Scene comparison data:
::::::::

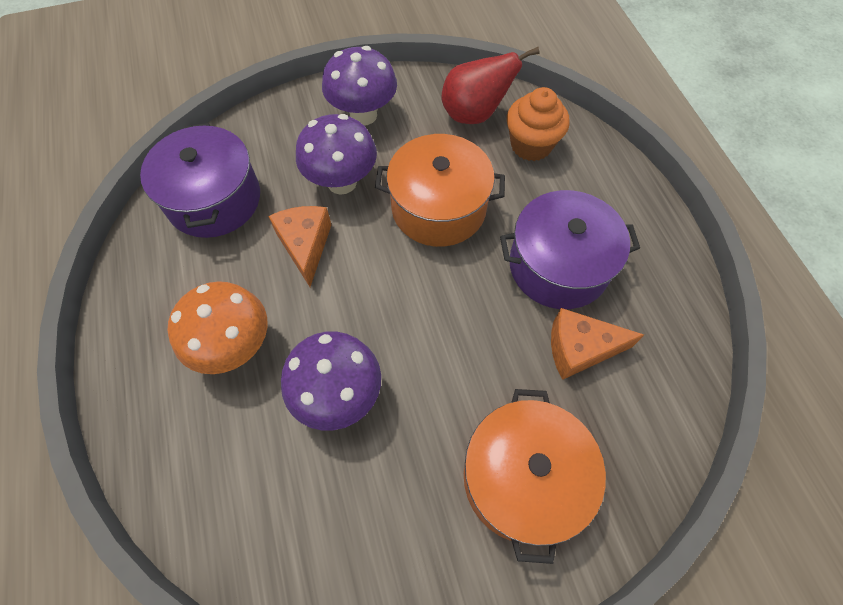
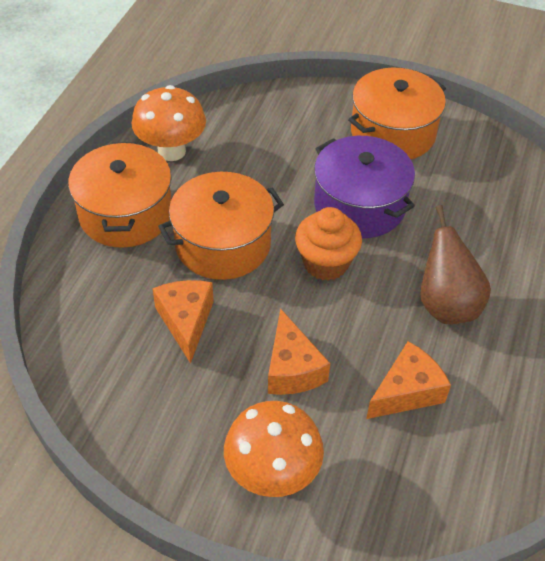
brown pear: 0 -> 1
orange cheese: 2 -> 3
orange mushroom: 1 -> 2
orange pot: 2 -> 3
purple mushroom: 3 -> 0
purple pot: 2 -> 1
red pear: 1 -> 0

::::::::

◆ WHAT TO WORK ON ◆
Search the data above for the word "mushroom". Copy each line it is in.

◆ REPLY TO THE TASK ◆
orange mushroom: 1 -> 2
purple mushroom: 3 -> 0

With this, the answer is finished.